* **EXERCISE PROMPT**
Send back the data below exactly. Drop every picture.

=====

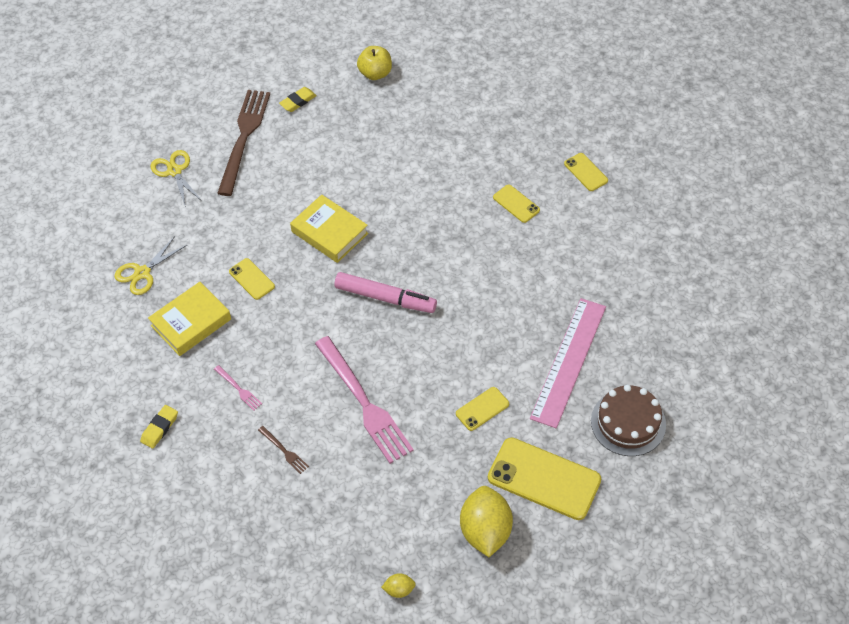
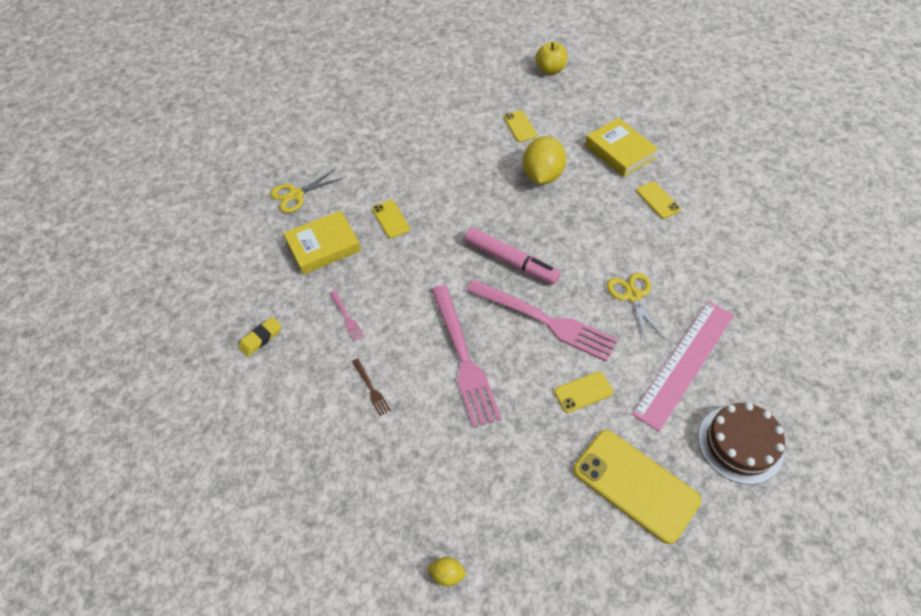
camera: 15 degrees right, 0 degrees up
(174, 171) = (353, 117): yellow scissors -> yellow scissors (633, 296)
(244, 138) = (421, 101): brown fork -> none
(298, 101) = (476, 80): yellow eraser -> none
(329, 232) = (474, 192): yellow book -> yellow book (619, 151)
(432, 350) = (545, 321): none -> pink fork
(485, 531) = (558, 529): yellow lemon -> yellow lemon (542, 175)
(586, 172) = (732, 184): yellow phone -> yellow phone (520, 126)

=====

* **WRITTEN ANSWER**
camera: 15 degrees right, 0 degrees up
(174, 171) = (353, 117): yellow scissors -> yellow scissors (633, 296)
(244, 138) = (421, 101): brown fork -> none
(298, 101) = (476, 80): yellow eraser -> none
(329, 232) = (474, 192): yellow book -> yellow book (619, 151)
(432, 350) = (545, 321): none -> pink fork
(485, 531) = (558, 529): yellow lemon -> yellow lemon (542, 175)
(586, 172) = (732, 184): yellow phone -> yellow phone (520, 126)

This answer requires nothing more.